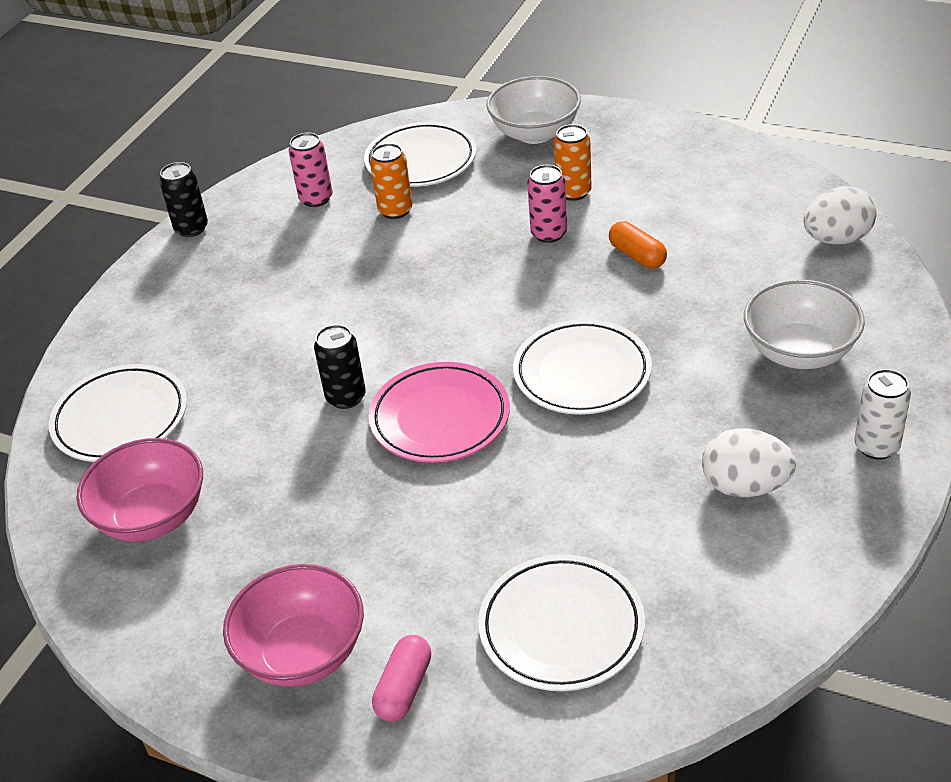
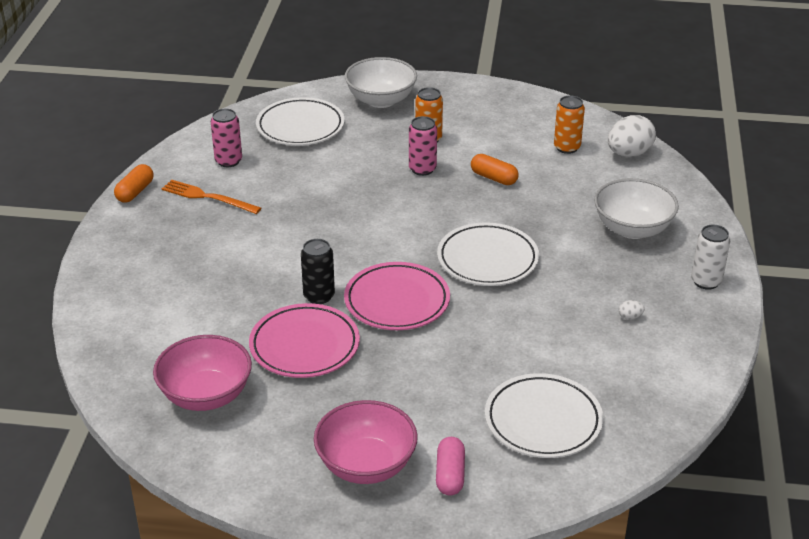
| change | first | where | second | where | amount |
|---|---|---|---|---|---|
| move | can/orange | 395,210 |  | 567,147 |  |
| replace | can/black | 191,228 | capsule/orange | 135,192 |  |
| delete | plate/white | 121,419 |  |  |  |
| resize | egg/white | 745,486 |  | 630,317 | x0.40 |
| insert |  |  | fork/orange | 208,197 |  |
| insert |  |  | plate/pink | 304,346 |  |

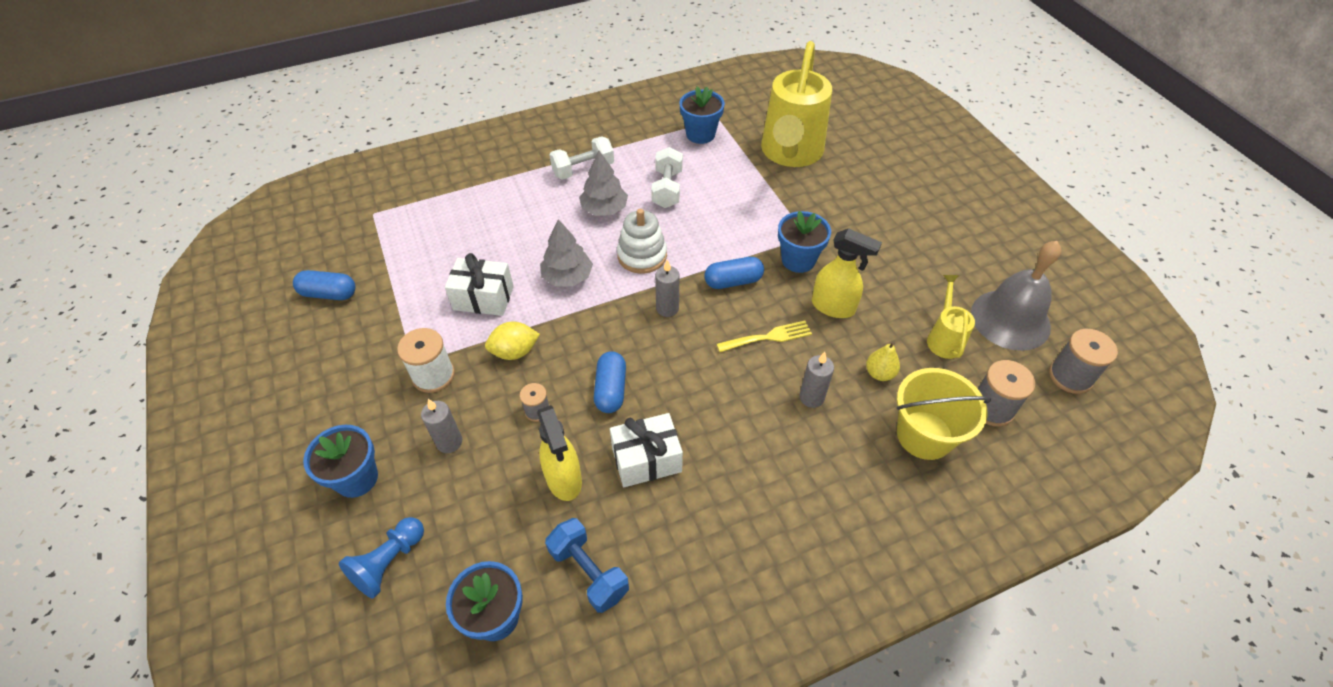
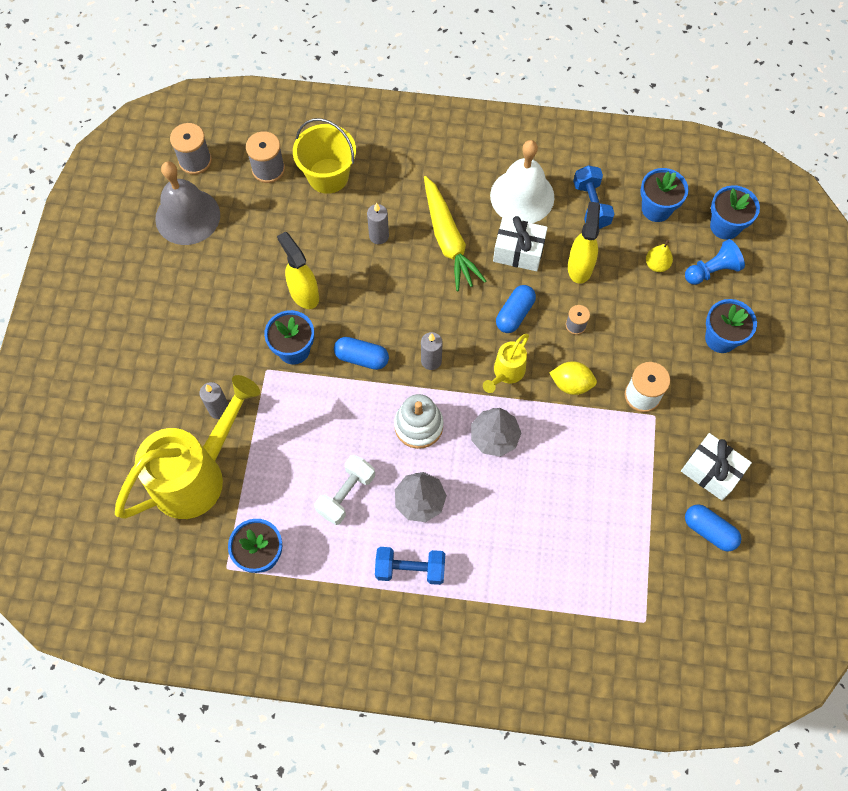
| change | first | where | second | where | amount |
|---|---|---|---|---|---|
| recolor | dumbbell/white | 583,169 | dumbbell/blue | 410,569 |  |
| move | gift/white | 483,298 |  | 711,472 |  |
| move | watering can/yellow | 944,338 |  | 506,373 |  |
| delete | fork/yellow | 768,337 |  |  |  |
| move | pear/yellow | 879,373 |  | 656,265 |  |
| move | candle/grey | 449,442 |  | 219,409 |  |
| insert |  |  | bell/white | 522,196 |  |
| insert |  |  | carrot/yellow | 448,240 |  |
| insert |  |  | flower pot/blue | 725,226 |  |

========================================

▶ **TASK DESCRIPTION**: Output the lines above between the one holding "replace | can/black" and the one holding "fork/orange | 208,197", inclusive, with nothing before or after them.

▶ **THE COMPLETED TASK**:
| replace | can/black | 191,228 | capsule/orange | 135,192 |  |
| delete | plate/white | 121,419 |  |  |  |
| resize | egg/white | 745,486 |  | 630,317 | x0.40 |
| insert |  |  | fork/orange | 208,197 |  |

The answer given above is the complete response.